Activity - I need an exact copy of the lines from the one containing "The fraise [blanc]" through the end of the records, without any pictures.

Data for the task -
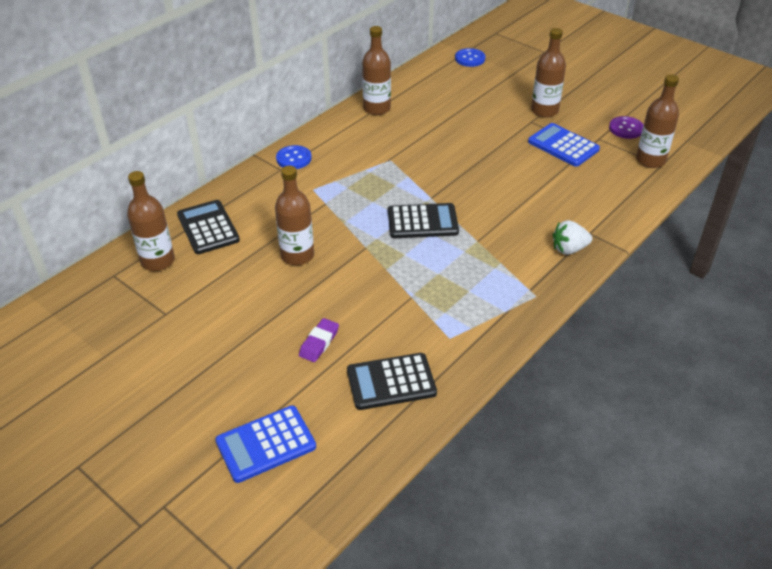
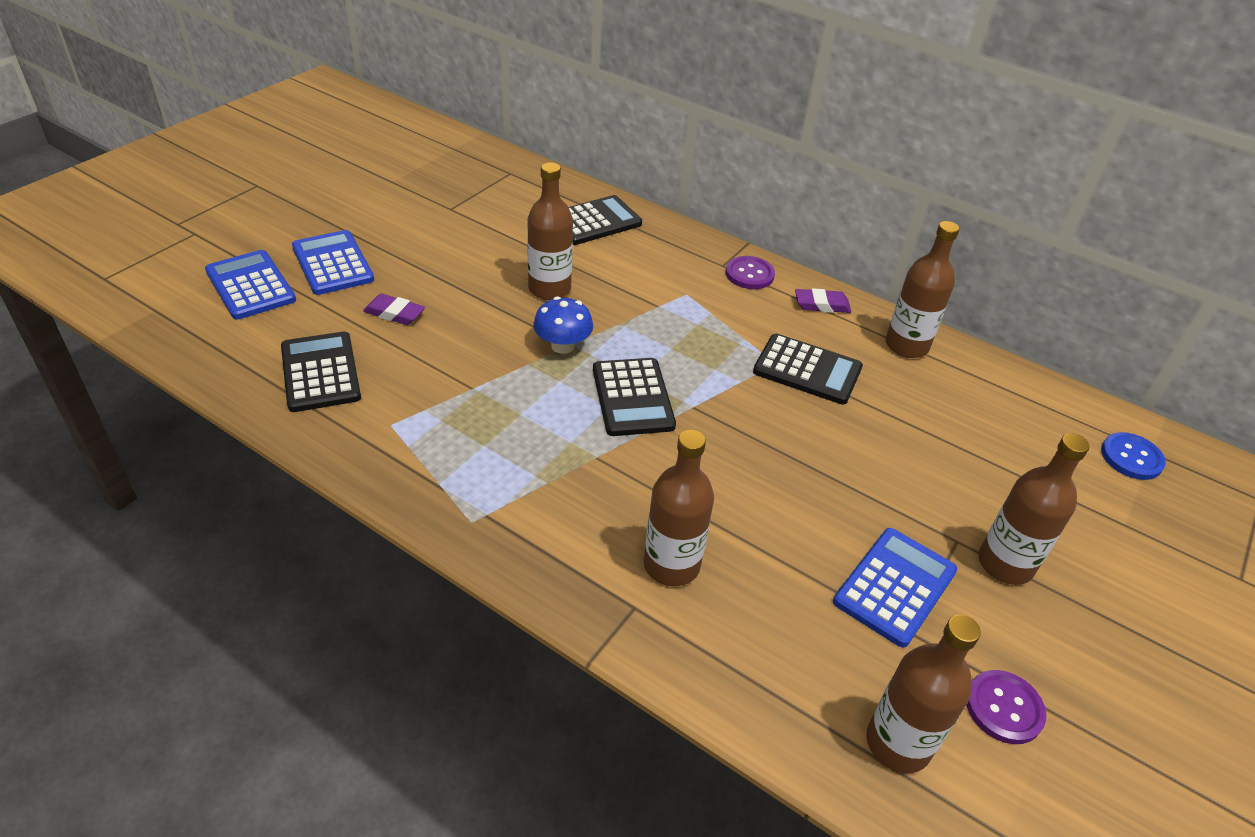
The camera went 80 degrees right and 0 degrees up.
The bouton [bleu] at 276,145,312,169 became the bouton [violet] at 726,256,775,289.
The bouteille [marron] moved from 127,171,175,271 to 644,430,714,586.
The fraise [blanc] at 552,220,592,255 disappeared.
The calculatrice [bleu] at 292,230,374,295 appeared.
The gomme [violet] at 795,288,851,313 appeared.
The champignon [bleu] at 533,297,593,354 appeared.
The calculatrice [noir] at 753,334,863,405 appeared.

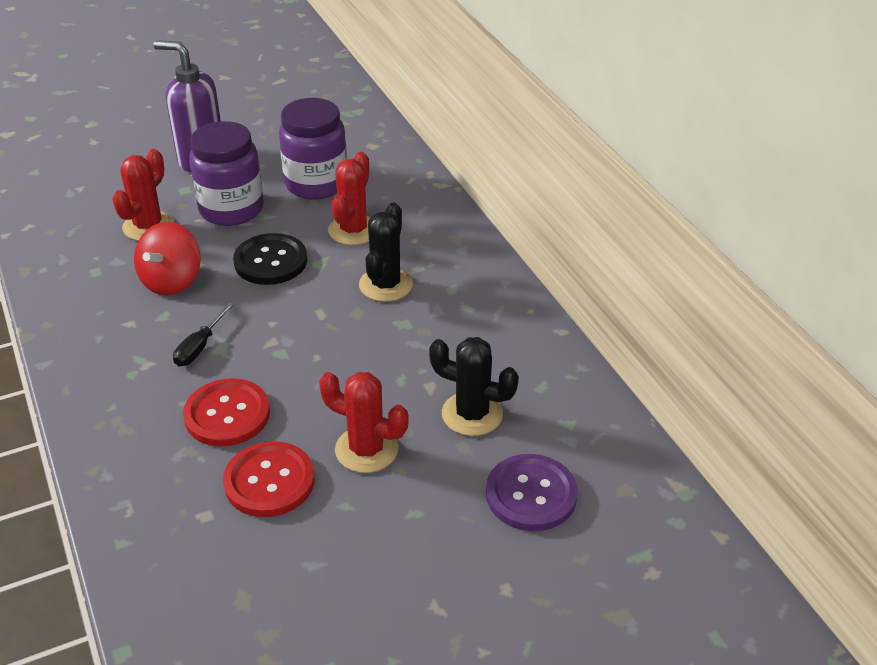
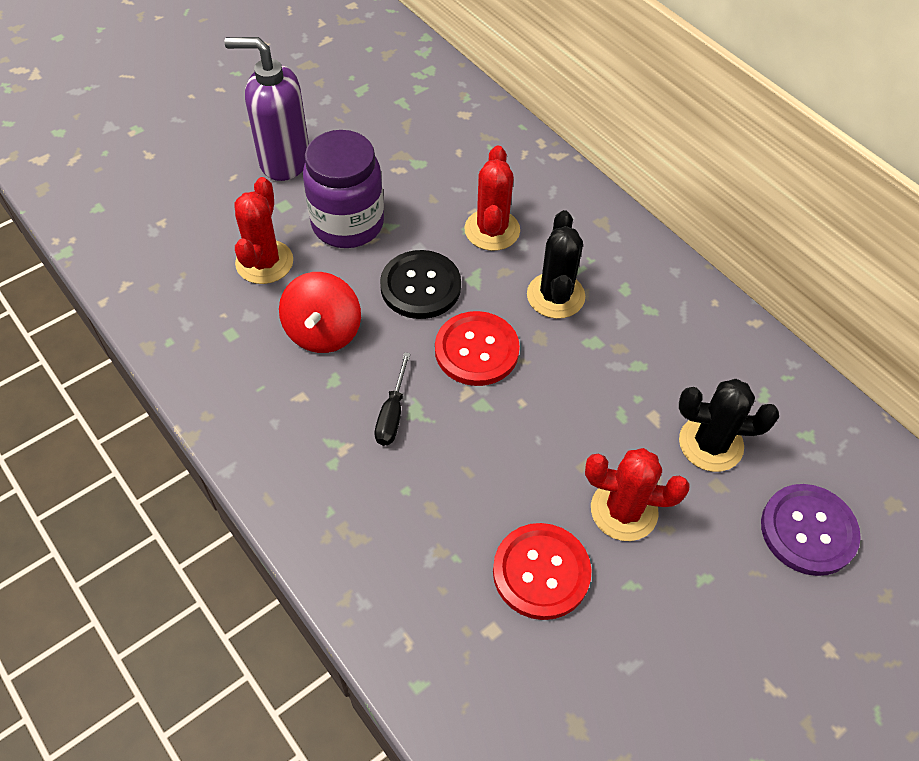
The camera went 15 degrees left and 15 degrees up.
The bocal [violet] at 279,98,347,200 disappeared.
The bouton [rouge] moved from 183,378,270,446 to 435,311,520,386.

Solution for this task -
The fraise [blanc] at 552,220,592,255 disappeared.
The calculatrice [bleu] at 292,230,374,295 appeared.
The gomme [violet] at 795,288,851,313 appeared.
The champignon [bleu] at 533,297,593,354 appeared.
The calculatrice [noir] at 753,334,863,405 appeared.

The camera went 15 degrees left and 15 degrees up.
The bocal [violet] at 279,98,347,200 disappeared.
The bouton [rouge] moved from 183,378,270,446 to 435,311,520,386.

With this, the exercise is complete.